TASK GOAL. Reproduce every entry word for word.

[Data entries]
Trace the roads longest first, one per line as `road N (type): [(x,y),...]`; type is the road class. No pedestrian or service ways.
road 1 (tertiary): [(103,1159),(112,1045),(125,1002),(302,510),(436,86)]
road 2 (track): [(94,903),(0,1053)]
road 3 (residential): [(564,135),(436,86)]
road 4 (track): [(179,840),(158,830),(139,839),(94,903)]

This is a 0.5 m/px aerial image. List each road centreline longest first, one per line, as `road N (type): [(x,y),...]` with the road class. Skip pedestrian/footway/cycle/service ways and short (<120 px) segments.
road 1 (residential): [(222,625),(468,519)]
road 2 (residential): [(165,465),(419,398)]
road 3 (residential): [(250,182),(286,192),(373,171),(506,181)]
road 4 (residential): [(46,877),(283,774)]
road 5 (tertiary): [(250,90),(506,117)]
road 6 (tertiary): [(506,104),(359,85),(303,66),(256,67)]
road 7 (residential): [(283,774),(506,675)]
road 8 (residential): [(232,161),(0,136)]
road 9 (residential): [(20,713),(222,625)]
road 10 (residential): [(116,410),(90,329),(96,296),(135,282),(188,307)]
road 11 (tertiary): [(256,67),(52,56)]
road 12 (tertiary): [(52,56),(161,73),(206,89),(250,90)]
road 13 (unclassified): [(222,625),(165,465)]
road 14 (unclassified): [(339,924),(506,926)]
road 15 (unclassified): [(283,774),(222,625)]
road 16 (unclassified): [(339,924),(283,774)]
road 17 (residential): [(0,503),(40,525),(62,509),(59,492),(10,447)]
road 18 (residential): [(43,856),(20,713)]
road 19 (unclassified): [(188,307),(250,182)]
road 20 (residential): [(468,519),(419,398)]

ANSWER TO THIS PROBLEM.
Trace the roads longest first, one per line as `road N (type): [(x,y),...]`; type is the road class. No pedestrian or service ways.
road 1 (tertiary): [(103,1159),(112,1045),(125,1002),(302,510),(436,86)]
road 2 (track): [(94,903),(0,1053)]
road 3 (residential): [(564,135),(436,86)]
road 4 (track): [(179,840),(158,830),(139,839),(94,903)]

This is a 0.5 m/px aerial image. List each road centreline longest first, one per line, as `road N (type): [(x,y),...]` with the road class. Skip pedestrian/footway/cycle/service ways and short (<120 px) segments.
road 1 (residential): [(222,625),(468,519)]
road 2 (residential): [(165,465),(419,398)]
road 3 (residential): [(250,182),(286,192),(373,171),(506,181)]
road 4 (residential): [(46,877),(283,774)]
road 5 (tertiary): [(250,90),(506,117)]
road 6 (tertiary): [(506,104),(359,85),(303,66),(256,67)]
road 7 (residential): [(283,774),(506,675)]
road 8 (residential): [(232,161),(0,136)]
road 9 (residential): [(20,713),(222,625)]
road 10 (residential): [(116,410),(90,329),(96,296),(135,282),(188,307)]
road 11 (tertiary): [(256,67),(52,56)]
road 12 (tertiary): [(52,56),(161,73),(206,89),(250,90)]
road 13 (unclassified): [(222,625),(165,465)]
road 14 (unclassified): [(339,924),(506,926)]
road 15 (unclassified): [(283,774),(222,625)]
road 16 (unclassified): [(339,924),(283,774)]
road 17 (residential): [(0,503),(40,525),(62,509),(59,492),(10,447)]
road 18 (residential): [(43,856),(20,713)]
road 19 (unclassified): [(188,307),(250,182)]
road 20 (residential): [(468,519),(419,398)]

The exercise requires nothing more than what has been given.